━━━ DATA TO EXAMINE

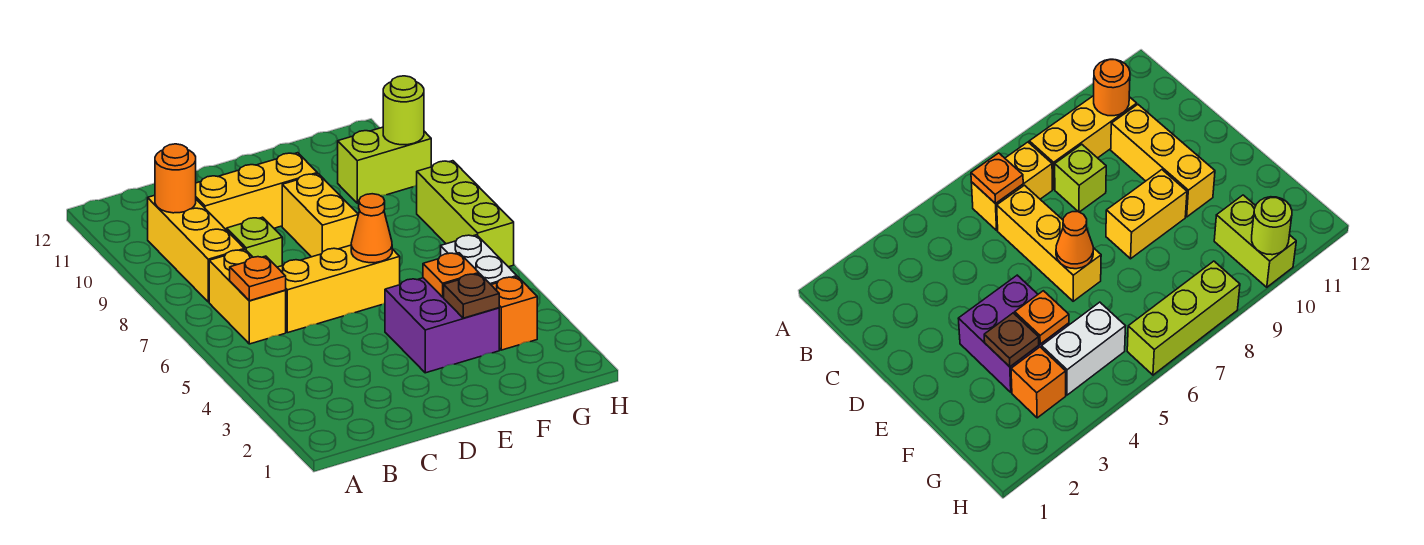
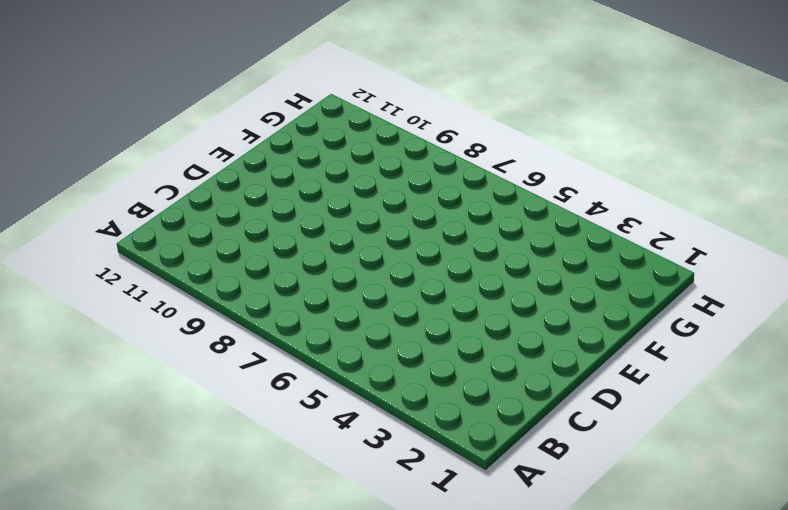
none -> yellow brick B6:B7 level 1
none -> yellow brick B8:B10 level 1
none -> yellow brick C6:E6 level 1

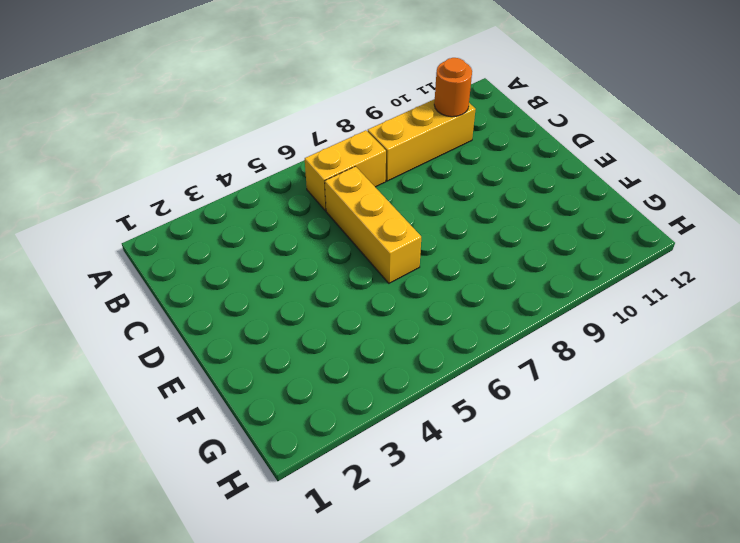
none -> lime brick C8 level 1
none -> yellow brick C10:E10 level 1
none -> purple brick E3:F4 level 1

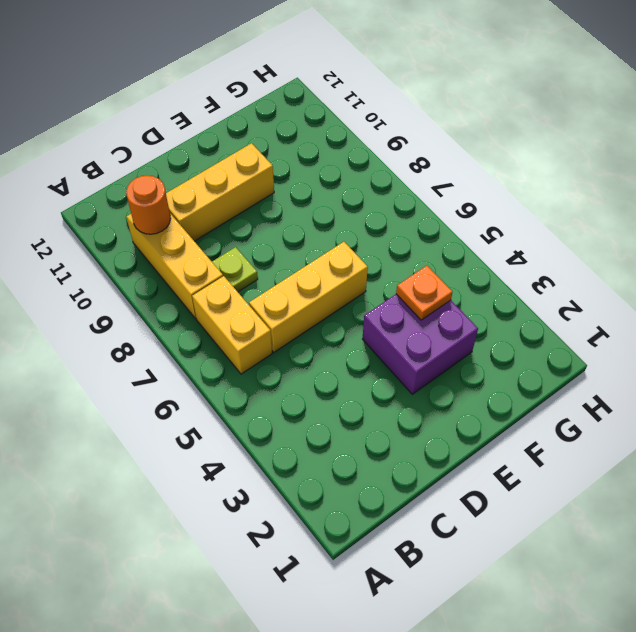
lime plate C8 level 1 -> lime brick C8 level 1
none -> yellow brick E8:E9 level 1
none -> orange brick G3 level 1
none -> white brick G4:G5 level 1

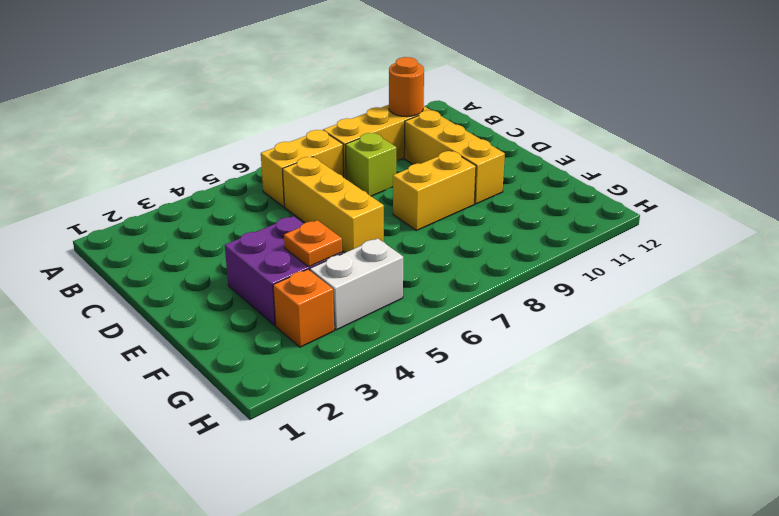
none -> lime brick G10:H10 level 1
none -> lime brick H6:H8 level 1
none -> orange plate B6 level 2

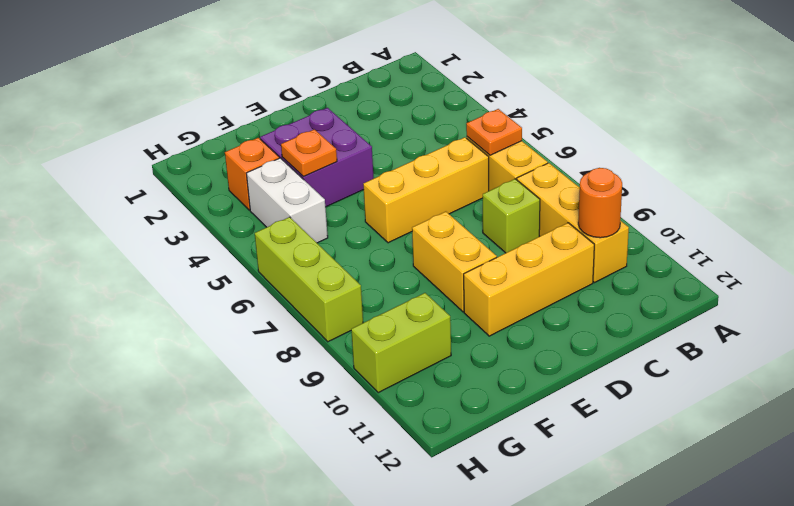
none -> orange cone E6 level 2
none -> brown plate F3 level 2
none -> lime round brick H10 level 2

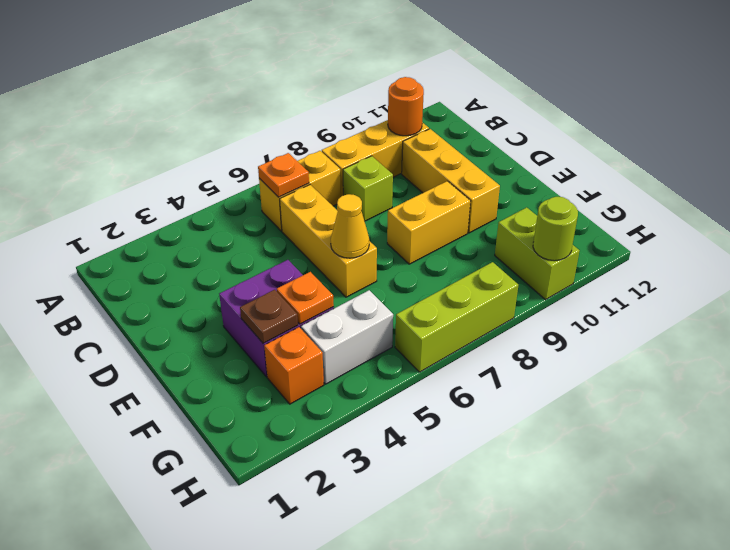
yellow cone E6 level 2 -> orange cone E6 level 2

━━━━━━

## WHAT NEEDS TO BE DONE:
Copy all lines of the listing above that contain the string "lime".

## TASK SOLUTION:
none -> lime brick C8 level 1
lime plate C8 level 1 -> lime brick C8 level 1
none -> lime brick G10:H10 level 1
none -> lime brick H6:H8 level 1
none -> lime round brick H10 level 2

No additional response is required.